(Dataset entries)

-=-=-=-=-

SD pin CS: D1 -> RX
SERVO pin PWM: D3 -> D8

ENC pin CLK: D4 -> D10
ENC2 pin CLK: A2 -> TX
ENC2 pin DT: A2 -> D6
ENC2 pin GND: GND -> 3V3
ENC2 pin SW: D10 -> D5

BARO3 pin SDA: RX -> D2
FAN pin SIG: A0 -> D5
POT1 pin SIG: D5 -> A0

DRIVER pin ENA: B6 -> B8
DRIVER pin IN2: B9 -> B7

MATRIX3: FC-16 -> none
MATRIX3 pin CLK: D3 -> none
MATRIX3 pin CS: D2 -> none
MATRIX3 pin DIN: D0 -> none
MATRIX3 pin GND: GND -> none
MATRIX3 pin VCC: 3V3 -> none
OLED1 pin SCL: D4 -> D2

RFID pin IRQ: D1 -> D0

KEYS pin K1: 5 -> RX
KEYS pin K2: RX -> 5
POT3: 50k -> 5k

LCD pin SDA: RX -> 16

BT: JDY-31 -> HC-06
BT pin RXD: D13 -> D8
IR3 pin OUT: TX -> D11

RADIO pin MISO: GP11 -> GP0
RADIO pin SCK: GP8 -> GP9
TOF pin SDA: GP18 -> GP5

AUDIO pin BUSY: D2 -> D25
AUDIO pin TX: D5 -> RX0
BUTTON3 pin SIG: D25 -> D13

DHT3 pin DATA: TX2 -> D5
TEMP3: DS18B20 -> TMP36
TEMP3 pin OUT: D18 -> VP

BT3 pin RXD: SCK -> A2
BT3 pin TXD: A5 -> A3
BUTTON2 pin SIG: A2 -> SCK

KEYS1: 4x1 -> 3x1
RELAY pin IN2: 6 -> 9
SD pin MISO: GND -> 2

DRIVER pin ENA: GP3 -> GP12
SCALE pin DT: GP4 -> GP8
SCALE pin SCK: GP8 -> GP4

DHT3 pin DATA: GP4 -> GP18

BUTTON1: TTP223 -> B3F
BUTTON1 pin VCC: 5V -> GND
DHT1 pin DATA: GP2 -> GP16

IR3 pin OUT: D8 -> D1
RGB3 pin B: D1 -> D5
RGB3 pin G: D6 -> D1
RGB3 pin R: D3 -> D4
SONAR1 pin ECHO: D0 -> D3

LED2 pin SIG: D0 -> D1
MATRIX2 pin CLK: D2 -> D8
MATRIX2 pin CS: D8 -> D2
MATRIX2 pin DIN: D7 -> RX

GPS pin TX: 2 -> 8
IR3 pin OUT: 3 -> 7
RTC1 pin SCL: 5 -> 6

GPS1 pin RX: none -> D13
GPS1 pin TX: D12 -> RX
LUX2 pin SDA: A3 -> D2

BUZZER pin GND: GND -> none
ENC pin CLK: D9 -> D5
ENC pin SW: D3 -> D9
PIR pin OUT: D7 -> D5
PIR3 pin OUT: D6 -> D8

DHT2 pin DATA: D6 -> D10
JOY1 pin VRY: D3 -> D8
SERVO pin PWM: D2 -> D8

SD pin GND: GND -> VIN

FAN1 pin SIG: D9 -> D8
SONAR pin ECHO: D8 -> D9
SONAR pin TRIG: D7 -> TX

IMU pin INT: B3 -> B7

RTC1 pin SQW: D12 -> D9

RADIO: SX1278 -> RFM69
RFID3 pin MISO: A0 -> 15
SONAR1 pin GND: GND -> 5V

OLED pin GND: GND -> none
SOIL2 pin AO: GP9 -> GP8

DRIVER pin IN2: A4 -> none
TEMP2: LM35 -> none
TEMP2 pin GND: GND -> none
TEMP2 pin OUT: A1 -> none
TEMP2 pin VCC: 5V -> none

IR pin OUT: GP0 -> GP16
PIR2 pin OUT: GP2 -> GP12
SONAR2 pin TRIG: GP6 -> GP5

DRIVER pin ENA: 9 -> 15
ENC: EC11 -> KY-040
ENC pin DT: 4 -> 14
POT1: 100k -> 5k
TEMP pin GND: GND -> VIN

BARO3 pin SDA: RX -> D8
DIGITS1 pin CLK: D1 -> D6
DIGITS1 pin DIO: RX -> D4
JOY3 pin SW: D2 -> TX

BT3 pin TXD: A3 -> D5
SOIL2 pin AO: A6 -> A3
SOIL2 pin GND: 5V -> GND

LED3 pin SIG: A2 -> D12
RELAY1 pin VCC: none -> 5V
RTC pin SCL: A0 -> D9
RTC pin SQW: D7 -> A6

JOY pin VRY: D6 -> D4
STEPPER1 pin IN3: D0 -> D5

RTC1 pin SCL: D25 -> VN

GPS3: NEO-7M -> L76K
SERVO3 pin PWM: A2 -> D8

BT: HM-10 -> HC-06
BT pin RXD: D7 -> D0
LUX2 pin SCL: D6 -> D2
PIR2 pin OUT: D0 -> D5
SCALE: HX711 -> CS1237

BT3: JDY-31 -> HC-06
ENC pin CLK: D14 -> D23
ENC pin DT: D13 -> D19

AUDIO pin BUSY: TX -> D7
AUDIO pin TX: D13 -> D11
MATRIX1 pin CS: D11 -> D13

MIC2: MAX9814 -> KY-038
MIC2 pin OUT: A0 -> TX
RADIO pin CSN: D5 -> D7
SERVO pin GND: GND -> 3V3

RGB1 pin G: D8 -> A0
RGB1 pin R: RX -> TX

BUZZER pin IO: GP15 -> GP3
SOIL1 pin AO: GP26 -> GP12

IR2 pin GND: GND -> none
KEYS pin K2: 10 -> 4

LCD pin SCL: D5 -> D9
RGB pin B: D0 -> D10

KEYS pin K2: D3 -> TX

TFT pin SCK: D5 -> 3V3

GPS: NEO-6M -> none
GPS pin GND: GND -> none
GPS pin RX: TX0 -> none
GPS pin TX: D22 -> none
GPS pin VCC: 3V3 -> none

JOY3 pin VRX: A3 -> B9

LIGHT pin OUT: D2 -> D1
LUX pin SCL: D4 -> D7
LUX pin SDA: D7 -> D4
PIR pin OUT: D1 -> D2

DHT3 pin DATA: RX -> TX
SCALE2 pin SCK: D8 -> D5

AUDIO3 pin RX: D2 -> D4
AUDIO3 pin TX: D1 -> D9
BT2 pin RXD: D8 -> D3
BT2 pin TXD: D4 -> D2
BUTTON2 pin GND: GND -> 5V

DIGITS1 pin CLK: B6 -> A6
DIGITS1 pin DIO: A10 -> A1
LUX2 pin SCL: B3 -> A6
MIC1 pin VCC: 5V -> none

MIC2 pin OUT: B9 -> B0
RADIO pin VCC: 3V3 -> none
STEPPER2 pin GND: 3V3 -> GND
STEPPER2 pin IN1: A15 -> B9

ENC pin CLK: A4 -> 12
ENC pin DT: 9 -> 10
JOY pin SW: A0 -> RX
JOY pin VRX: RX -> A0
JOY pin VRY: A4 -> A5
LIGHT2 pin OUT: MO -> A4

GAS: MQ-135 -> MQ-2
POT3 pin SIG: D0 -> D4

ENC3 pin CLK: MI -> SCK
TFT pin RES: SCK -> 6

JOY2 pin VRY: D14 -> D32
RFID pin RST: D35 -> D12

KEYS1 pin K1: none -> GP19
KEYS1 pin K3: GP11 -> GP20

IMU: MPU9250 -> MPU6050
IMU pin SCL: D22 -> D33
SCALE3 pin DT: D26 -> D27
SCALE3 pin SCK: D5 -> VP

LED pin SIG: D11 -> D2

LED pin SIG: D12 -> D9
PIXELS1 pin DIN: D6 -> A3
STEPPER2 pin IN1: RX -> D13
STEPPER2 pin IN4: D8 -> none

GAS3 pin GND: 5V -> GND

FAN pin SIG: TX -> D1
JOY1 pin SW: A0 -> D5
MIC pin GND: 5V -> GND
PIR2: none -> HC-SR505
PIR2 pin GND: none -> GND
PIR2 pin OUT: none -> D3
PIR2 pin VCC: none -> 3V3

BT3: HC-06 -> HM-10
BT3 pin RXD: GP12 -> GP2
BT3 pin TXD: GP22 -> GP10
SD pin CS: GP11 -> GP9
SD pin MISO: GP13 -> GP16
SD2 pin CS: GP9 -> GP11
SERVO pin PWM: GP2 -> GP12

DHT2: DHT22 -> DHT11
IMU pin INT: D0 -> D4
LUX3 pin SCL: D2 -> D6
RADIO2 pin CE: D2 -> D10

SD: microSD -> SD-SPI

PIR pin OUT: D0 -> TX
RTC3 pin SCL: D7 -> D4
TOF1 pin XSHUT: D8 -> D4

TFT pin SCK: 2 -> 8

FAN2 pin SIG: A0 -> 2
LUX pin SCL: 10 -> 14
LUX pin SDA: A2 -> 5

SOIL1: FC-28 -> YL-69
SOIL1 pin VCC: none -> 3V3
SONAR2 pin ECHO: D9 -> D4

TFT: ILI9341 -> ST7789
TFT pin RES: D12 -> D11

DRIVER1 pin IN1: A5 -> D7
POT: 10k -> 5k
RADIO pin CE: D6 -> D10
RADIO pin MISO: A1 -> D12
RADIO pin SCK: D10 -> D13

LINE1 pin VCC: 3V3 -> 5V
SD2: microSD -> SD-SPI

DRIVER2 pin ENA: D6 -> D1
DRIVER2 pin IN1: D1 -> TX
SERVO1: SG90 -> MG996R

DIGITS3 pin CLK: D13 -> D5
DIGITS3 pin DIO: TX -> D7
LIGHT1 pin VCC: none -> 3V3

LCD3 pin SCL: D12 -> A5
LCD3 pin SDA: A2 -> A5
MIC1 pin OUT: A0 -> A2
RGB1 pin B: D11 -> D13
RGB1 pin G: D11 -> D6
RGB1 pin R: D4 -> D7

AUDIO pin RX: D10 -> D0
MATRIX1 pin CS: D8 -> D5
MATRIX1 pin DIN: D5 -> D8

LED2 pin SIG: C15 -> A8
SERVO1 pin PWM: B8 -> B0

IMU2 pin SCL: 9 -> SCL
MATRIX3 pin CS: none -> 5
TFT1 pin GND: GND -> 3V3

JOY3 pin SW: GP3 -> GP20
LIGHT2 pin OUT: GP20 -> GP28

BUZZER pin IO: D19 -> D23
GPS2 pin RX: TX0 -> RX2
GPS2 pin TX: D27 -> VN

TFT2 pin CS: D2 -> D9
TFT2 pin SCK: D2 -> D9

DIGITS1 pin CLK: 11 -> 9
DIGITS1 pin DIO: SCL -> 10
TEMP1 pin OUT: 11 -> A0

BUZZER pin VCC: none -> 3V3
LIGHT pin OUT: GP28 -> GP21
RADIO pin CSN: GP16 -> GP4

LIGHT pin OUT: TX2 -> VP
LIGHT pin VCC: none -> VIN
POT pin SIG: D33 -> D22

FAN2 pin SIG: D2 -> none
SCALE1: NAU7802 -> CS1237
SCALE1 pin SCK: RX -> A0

-=-=-=-=-

● **TASK GOAL**: The answer should consist of the lines from the first line of the entries through the line with "AUDIO pin TX: D5 -> RX0", copied exactly.

● **RESPONSE TO THIS EXERCISE**:
SD pin CS: D1 -> RX
SERVO pin PWM: D3 -> D8

ENC pin CLK: D4 -> D10
ENC2 pin CLK: A2 -> TX
ENC2 pin DT: A2 -> D6
ENC2 pin GND: GND -> 3V3
ENC2 pin SW: D10 -> D5

BARO3 pin SDA: RX -> D2
FAN pin SIG: A0 -> D5
POT1 pin SIG: D5 -> A0

DRIVER pin ENA: B6 -> B8
DRIVER pin IN2: B9 -> B7

MATRIX3: FC-16 -> none
MATRIX3 pin CLK: D3 -> none
MATRIX3 pin CS: D2 -> none
MATRIX3 pin DIN: D0 -> none
MATRIX3 pin GND: GND -> none
MATRIX3 pin VCC: 3V3 -> none
OLED1 pin SCL: D4 -> D2

RFID pin IRQ: D1 -> D0

KEYS pin K1: 5 -> RX
KEYS pin K2: RX -> 5
POT3: 50k -> 5k

LCD pin SDA: RX -> 16

BT: JDY-31 -> HC-06
BT pin RXD: D13 -> D8
IR3 pin OUT: TX -> D11

RADIO pin MISO: GP11 -> GP0
RADIO pin SCK: GP8 -> GP9
TOF pin SDA: GP18 -> GP5

AUDIO pin BUSY: D2 -> D25
AUDIO pin TX: D5 -> RX0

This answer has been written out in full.